Below are some records. Return exactly the lines from the one containing "Empty Mix: [524,1093,970,1333]" through the one containing "metric.png: [746,218,774,254] ->", both included, and only those.
Data listing: Begin
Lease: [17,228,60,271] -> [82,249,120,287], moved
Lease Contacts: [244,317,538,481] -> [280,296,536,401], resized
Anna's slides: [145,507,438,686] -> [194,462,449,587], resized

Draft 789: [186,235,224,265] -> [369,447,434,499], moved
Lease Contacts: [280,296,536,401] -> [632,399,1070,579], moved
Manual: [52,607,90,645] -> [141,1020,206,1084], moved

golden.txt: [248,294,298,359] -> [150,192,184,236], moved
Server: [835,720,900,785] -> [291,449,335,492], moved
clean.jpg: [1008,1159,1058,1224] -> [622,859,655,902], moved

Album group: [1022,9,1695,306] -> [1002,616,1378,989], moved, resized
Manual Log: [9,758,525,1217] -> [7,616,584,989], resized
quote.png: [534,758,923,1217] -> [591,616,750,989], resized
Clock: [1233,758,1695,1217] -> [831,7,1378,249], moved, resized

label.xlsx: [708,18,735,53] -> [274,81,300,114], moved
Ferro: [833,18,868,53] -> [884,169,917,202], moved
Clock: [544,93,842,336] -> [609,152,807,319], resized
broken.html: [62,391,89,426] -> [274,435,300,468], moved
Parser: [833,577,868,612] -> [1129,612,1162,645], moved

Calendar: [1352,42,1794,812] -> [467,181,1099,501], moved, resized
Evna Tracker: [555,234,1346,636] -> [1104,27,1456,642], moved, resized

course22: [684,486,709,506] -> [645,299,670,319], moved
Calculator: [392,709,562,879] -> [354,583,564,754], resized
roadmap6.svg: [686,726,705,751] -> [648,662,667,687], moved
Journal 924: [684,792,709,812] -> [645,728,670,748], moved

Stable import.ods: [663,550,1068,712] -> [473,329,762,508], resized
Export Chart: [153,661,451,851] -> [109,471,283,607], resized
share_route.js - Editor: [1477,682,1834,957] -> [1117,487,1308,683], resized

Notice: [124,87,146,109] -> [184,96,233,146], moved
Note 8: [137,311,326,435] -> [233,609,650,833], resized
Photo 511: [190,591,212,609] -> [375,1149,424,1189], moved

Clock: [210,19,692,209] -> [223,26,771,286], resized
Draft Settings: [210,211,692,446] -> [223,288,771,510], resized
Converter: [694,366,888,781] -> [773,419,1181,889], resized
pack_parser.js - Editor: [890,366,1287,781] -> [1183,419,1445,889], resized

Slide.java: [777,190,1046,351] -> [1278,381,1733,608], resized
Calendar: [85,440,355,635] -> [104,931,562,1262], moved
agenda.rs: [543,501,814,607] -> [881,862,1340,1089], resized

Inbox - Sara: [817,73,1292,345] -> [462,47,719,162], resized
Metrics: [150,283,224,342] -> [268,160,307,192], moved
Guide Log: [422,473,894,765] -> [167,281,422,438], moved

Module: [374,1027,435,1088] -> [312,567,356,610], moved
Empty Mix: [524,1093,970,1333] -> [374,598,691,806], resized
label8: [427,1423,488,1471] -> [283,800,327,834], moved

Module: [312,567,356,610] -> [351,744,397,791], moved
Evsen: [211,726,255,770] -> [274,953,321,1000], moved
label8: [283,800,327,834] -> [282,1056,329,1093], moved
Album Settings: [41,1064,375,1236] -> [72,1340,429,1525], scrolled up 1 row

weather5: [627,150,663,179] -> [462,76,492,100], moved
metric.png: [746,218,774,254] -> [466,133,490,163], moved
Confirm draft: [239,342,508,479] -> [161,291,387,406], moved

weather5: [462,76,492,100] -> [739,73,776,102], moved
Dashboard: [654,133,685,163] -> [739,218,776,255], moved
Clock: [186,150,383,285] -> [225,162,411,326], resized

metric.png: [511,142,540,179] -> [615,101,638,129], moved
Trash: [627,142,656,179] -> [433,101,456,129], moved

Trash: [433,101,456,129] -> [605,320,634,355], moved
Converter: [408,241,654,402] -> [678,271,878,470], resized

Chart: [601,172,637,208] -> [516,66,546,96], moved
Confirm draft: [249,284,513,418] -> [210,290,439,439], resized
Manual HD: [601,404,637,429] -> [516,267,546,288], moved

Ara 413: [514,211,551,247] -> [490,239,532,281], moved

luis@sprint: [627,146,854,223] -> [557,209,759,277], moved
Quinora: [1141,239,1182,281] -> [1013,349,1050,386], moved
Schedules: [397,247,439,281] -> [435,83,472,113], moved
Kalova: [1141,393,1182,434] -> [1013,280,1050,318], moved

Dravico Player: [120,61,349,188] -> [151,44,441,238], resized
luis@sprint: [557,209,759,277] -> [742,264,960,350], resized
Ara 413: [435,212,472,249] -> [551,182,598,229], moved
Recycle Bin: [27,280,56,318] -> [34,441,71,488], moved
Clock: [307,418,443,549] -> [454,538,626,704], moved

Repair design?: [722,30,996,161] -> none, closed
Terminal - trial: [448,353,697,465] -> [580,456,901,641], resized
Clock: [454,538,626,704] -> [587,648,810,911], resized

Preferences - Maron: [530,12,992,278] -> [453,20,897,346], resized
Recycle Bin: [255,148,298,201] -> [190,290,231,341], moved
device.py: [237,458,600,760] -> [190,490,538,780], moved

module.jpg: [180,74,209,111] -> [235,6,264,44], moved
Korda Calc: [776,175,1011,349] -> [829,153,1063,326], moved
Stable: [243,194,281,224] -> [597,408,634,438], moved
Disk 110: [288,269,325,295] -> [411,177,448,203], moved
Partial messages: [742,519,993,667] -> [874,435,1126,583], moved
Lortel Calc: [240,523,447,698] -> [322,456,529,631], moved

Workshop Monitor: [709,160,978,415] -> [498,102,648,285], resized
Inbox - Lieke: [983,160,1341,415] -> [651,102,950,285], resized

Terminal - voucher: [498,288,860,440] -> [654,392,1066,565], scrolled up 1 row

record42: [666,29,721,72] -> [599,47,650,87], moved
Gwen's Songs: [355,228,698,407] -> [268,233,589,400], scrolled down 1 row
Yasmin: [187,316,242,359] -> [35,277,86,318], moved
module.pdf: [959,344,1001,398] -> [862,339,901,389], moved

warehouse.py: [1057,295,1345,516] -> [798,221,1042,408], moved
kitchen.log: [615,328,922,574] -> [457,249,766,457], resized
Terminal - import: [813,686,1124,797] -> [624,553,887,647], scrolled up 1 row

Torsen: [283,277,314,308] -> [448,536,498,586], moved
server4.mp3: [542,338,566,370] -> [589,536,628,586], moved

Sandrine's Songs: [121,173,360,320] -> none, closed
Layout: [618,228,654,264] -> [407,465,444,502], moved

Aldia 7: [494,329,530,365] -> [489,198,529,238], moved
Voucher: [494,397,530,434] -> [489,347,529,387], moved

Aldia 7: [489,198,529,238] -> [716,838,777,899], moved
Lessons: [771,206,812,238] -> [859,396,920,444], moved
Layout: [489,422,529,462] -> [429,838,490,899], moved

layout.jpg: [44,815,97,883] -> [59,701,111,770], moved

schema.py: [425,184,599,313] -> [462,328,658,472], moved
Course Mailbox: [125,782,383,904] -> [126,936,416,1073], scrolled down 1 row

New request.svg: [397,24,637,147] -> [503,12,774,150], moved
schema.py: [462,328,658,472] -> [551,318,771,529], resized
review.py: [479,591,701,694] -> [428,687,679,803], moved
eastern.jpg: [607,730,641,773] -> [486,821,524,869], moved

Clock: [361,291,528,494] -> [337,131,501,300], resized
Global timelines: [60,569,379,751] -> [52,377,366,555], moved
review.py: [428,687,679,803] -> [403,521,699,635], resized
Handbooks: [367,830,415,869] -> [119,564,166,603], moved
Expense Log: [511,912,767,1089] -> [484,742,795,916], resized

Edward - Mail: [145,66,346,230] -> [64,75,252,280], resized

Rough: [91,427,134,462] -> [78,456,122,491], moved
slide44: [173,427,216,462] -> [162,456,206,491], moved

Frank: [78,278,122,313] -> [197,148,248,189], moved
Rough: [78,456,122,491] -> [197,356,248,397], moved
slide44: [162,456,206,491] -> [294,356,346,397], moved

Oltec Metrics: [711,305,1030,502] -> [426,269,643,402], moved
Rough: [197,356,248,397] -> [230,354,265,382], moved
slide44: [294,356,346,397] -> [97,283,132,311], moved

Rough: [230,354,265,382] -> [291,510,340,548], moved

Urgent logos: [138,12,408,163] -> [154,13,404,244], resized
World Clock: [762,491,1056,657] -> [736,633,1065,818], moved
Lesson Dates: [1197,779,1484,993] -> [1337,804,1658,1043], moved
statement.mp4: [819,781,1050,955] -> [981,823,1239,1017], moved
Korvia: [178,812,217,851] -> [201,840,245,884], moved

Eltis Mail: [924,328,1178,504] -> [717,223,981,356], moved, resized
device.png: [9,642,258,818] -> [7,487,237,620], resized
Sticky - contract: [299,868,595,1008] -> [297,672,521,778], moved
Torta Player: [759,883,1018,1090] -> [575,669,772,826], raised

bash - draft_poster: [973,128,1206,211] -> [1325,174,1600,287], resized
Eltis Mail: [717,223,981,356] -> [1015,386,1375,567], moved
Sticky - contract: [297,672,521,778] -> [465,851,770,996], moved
Data listing: End
Solution below
Empty Mix: [524,1093,970,1333] -> [374,598,691,806], resized
label8: [427,1423,488,1471] -> [283,800,327,834], moved

Module: [312,567,356,610] -> [351,744,397,791], moved
Evsen: [211,726,255,770] -> [274,953,321,1000], moved
label8: [283,800,327,834] -> [282,1056,329,1093], moved
Album Settings: [41,1064,375,1236] -> [72,1340,429,1525], scrolled up 1 row

weather5: [627,150,663,179] -> [462,76,492,100], moved
metric.png: [746,218,774,254] -> [466,133,490,163], moved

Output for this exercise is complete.